_TASK BRIEF_: The answer must be one number: the count of lines in the data below that include "none".
BEGIN RECORDS SUPPLIED
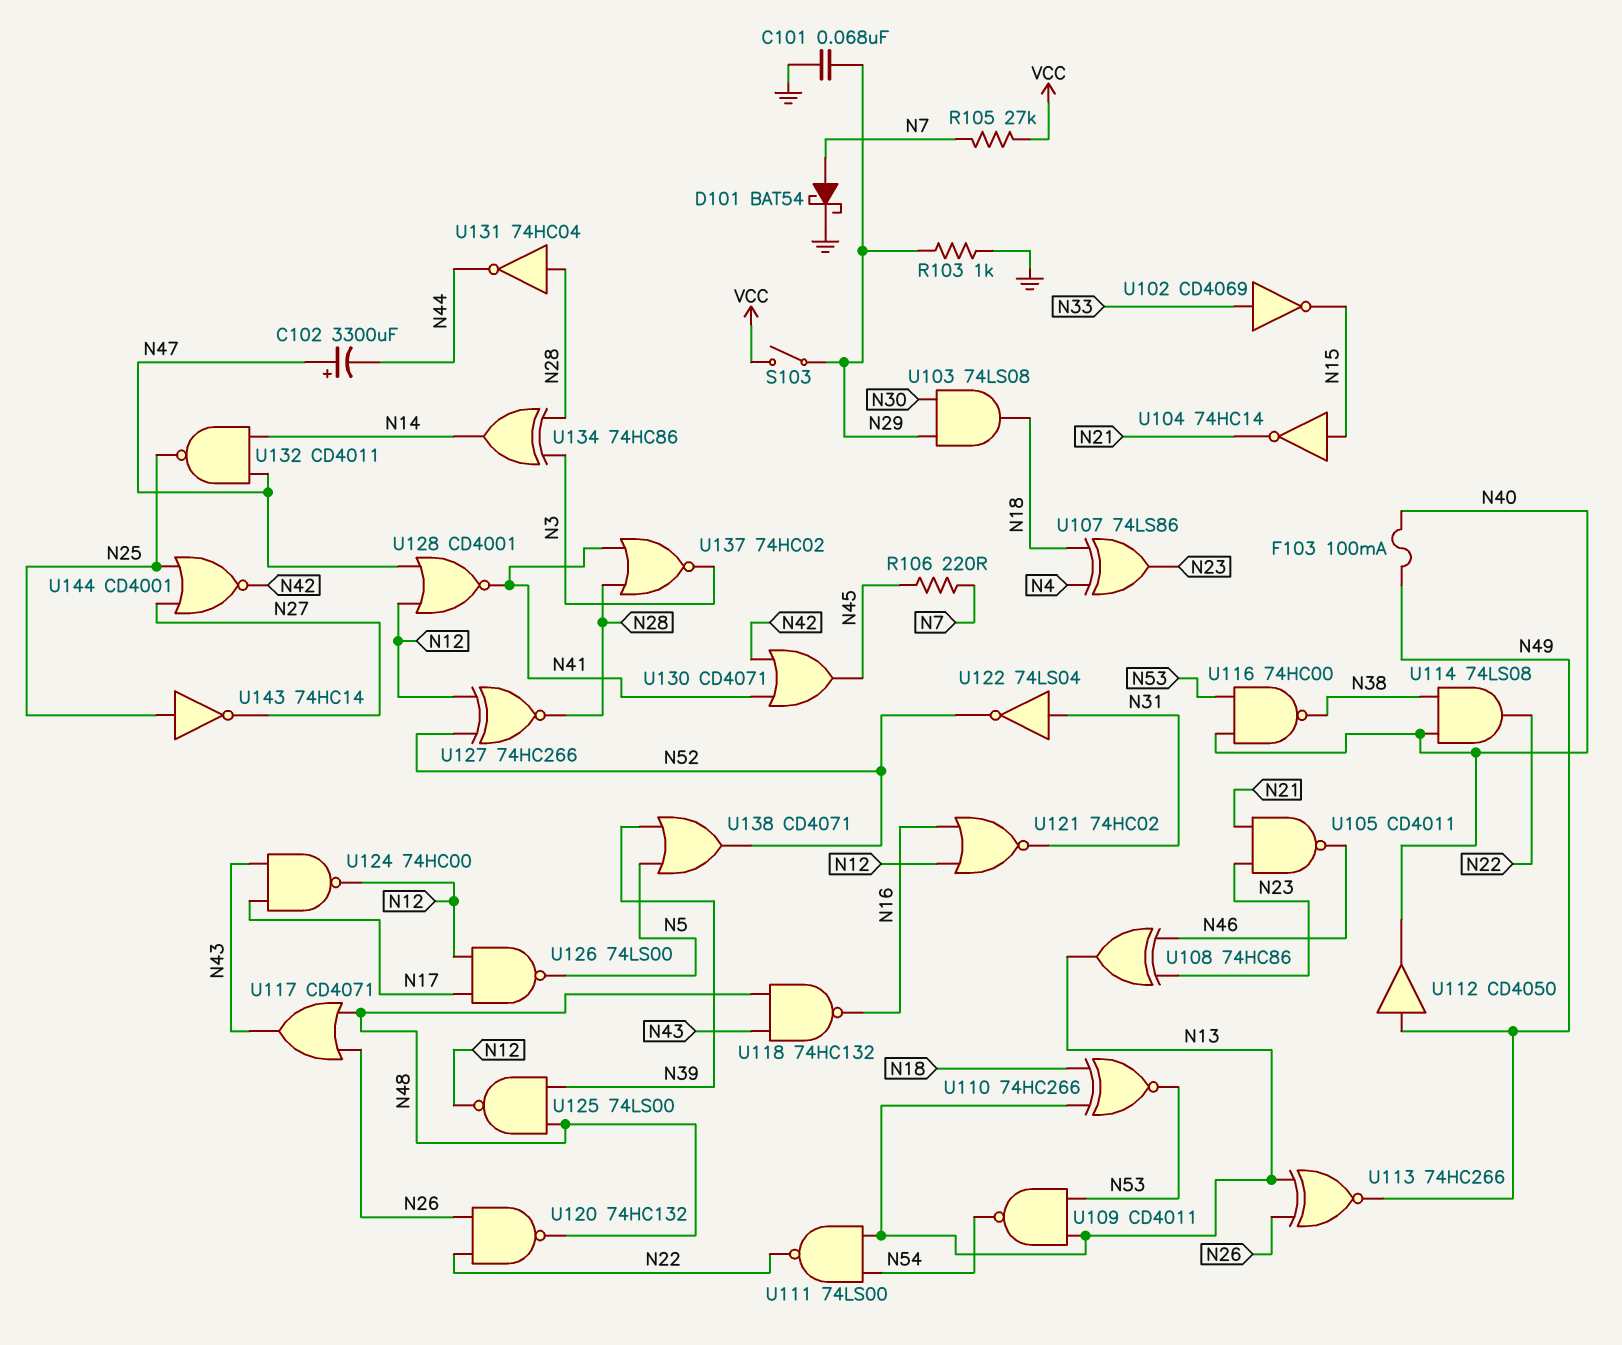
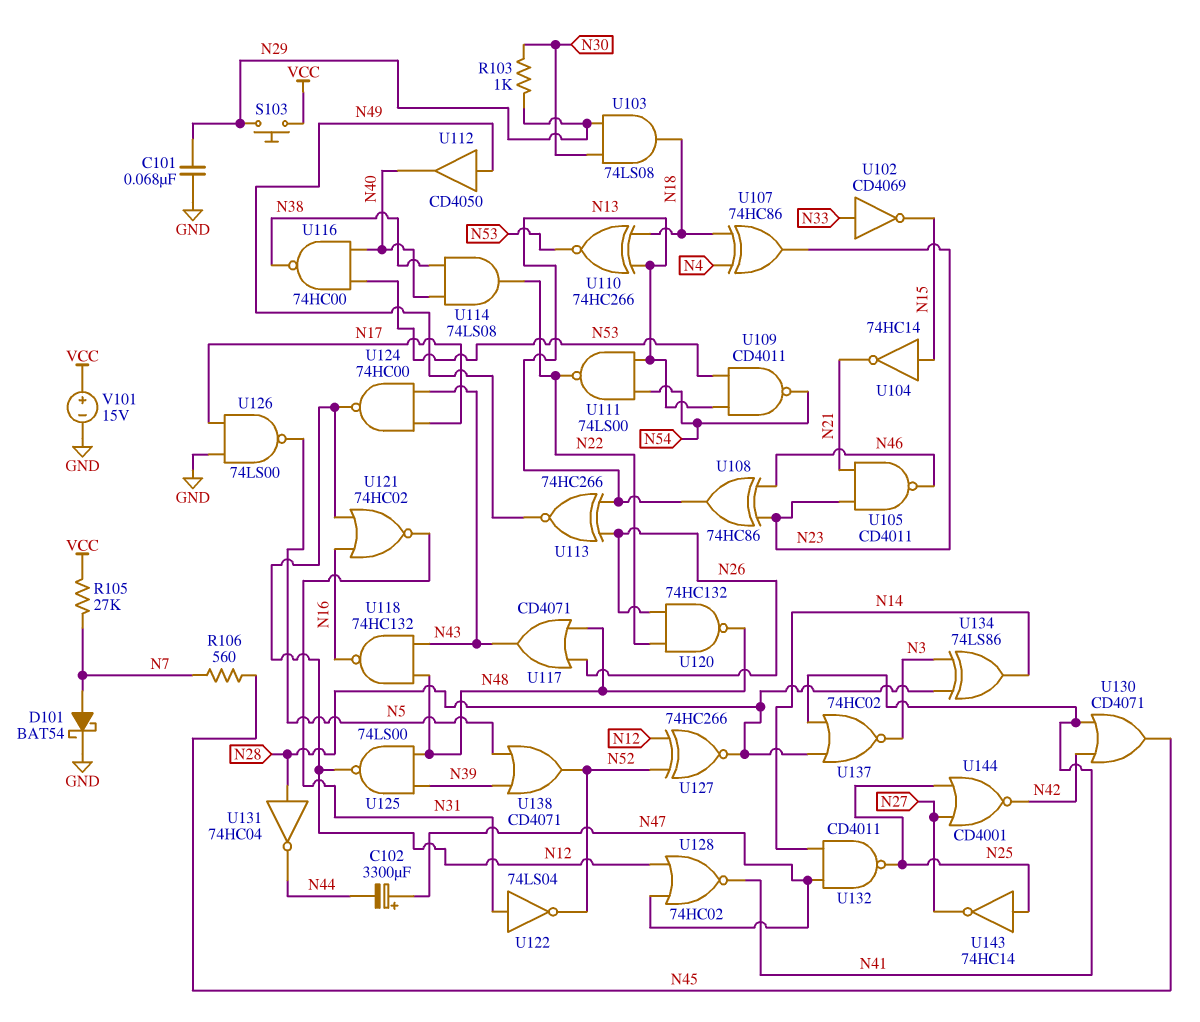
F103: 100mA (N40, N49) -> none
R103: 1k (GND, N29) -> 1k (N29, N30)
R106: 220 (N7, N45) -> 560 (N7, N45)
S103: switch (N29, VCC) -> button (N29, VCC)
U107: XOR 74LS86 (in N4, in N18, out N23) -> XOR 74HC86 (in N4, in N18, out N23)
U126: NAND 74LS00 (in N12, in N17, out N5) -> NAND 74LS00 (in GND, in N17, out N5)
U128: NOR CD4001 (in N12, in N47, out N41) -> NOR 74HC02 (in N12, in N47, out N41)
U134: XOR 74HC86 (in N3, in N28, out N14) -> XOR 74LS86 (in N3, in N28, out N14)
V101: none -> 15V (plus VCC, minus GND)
END RECORDS SUPPLIED
_EXERCISE SOLUTION_: 2